Data extracts Start Marker

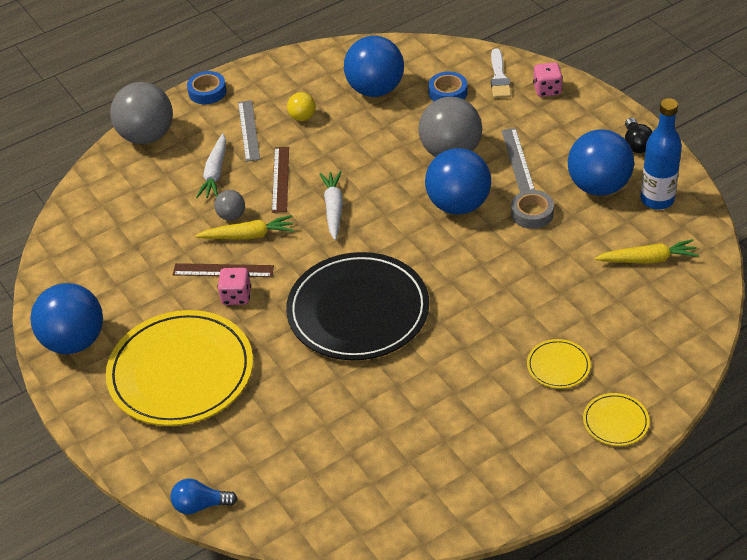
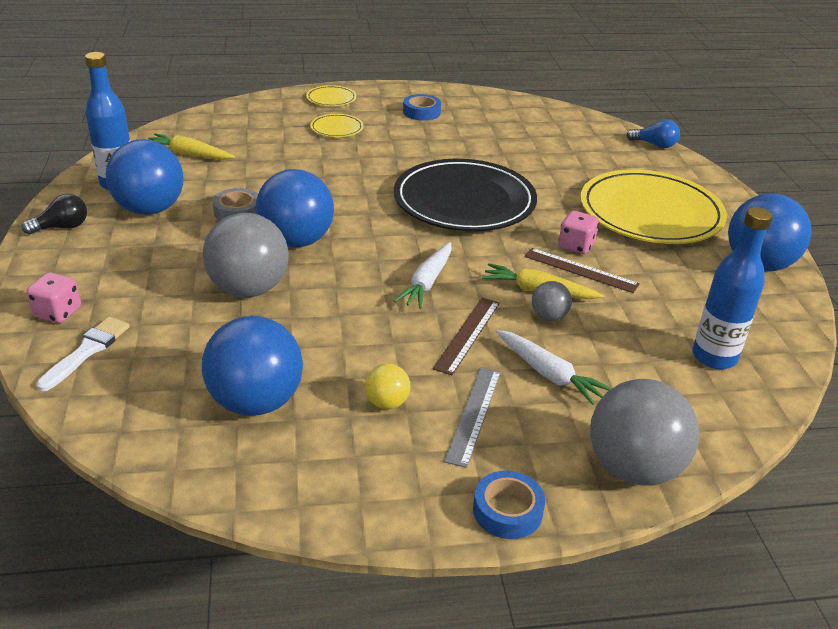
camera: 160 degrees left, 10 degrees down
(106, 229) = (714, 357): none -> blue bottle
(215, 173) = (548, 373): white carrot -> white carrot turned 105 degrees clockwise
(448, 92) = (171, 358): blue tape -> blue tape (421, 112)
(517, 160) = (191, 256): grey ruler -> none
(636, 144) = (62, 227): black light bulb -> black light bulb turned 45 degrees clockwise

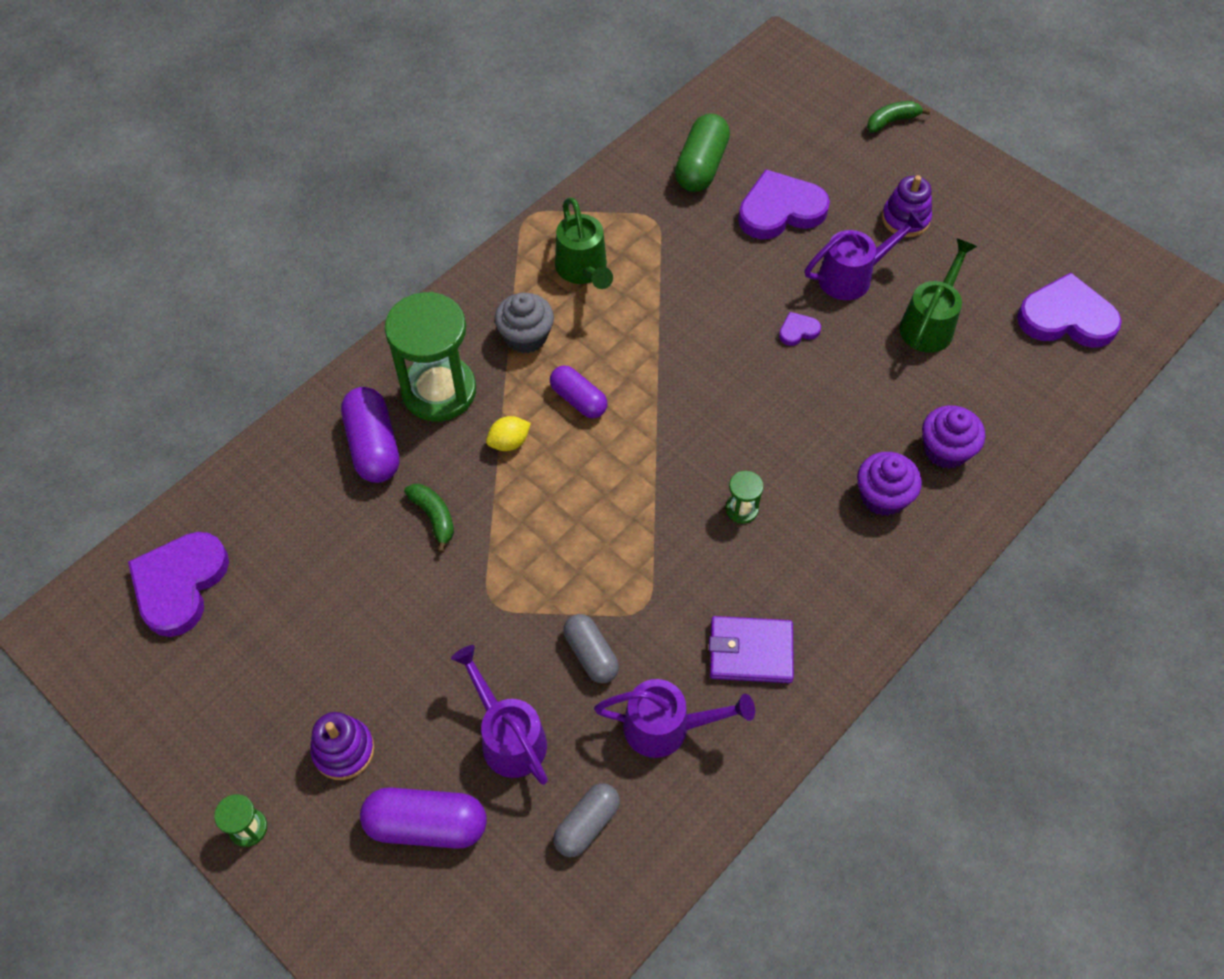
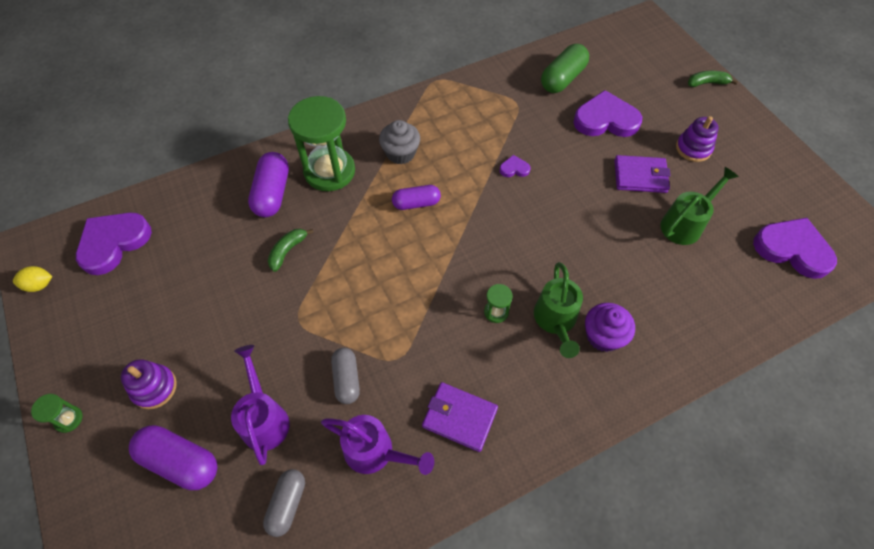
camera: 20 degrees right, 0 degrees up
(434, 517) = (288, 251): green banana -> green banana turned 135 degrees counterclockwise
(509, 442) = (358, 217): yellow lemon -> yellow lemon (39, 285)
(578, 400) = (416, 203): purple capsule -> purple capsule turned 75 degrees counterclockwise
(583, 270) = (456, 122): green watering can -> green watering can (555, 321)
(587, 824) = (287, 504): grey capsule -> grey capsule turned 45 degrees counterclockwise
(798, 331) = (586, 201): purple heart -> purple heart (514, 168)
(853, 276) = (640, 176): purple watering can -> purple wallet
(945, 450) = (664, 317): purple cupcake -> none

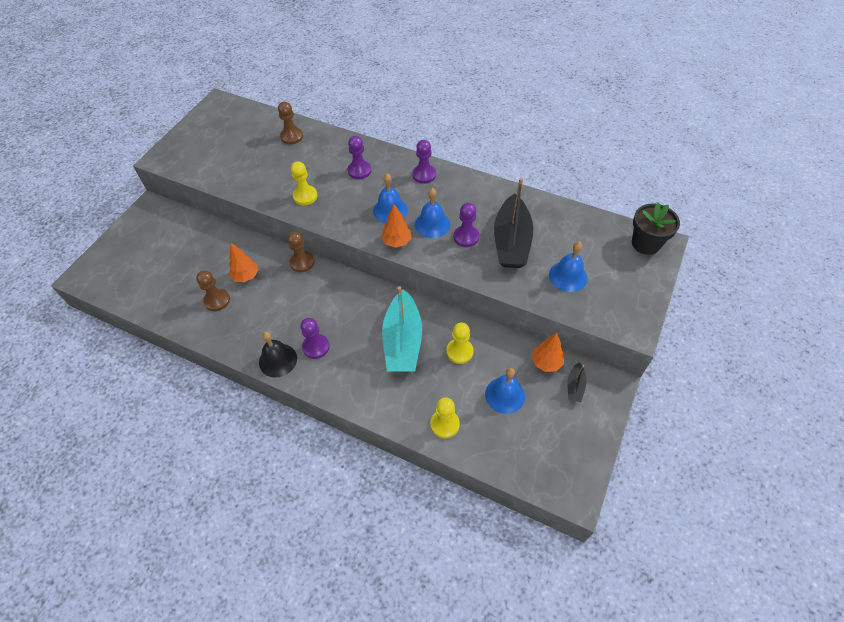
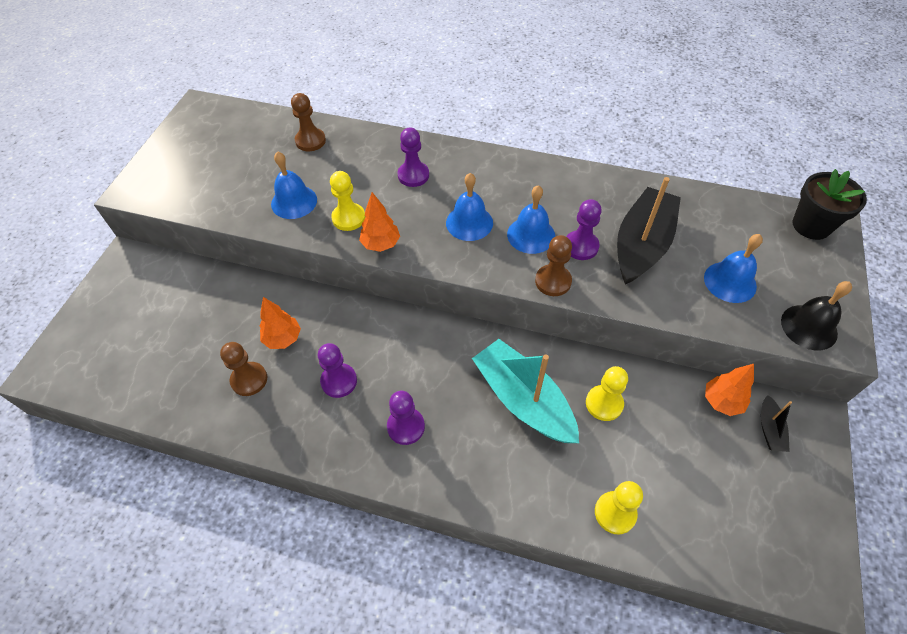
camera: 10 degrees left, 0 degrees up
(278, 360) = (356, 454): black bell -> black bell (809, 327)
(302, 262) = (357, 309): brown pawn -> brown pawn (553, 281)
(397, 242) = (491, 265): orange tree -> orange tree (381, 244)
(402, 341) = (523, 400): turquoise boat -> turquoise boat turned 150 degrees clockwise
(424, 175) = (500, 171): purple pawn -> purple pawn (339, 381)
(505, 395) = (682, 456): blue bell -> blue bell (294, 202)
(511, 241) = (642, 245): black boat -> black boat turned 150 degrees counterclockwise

Data extracts End Marker

To do ->
Could the material above be given again in full and exactly, with its pictures left out?

Exercise answer ->
camera: 160 degrees left, 10 degrees down
(106, 229) = (714, 357): none -> blue bottle
(215, 173) = (548, 373): white carrot -> white carrot turned 105 degrees clockwise
(448, 92) = (171, 358): blue tape -> blue tape (421, 112)
(517, 160) = (191, 256): grey ruler -> none
(636, 144) = (62, 227): black light bulb -> black light bulb turned 45 degrees clockwise

camera: 20 degrees right, 0 degrees up
(434, 517) = (288, 251): green banana -> green banana turned 135 degrees counterclockwise
(509, 442) = (358, 217): yellow lemon -> yellow lemon (39, 285)
(578, 400) = (416, 203): purple capsule -> purple capsule turned 75 degrees counterclockwise
(583, 270) = (456, 122): green watering can -> green watering can (555, 321)
(587, 824) = (287, 504): grey capsule -> grey capsule turned 45 degrees counterclockwise
(798, 331) = (586, 201): purple heart -> purple heart (514, 168)
(853, 276) = (640, 176): purple watering can -> purple wallet
(945, 450) = (664, 317): purple cupcake -> none

camera: 10 degrees left, 0 degrees up
(278, 360) = (356, 454): black bell -> black bell (809, 327)
(302, 262) = (357, 309): brown pawn -> brown pawn (553, 281)
(397, 242) = (491, 265): orange tree -> orange tree (381, 244)
(402, 341) = (523, 400): turquoise boat -> turquoise boat turned 150 degrees clockwise
(424, 175) = (500, 171): purple pawn -> purple pawn (339, 381)
(505, 395) = (682, 456): blue bell -> blue bell (294, 202)
(511, 241) = (642, 245): black boat -> black boat turned 150 degrees counterclockwise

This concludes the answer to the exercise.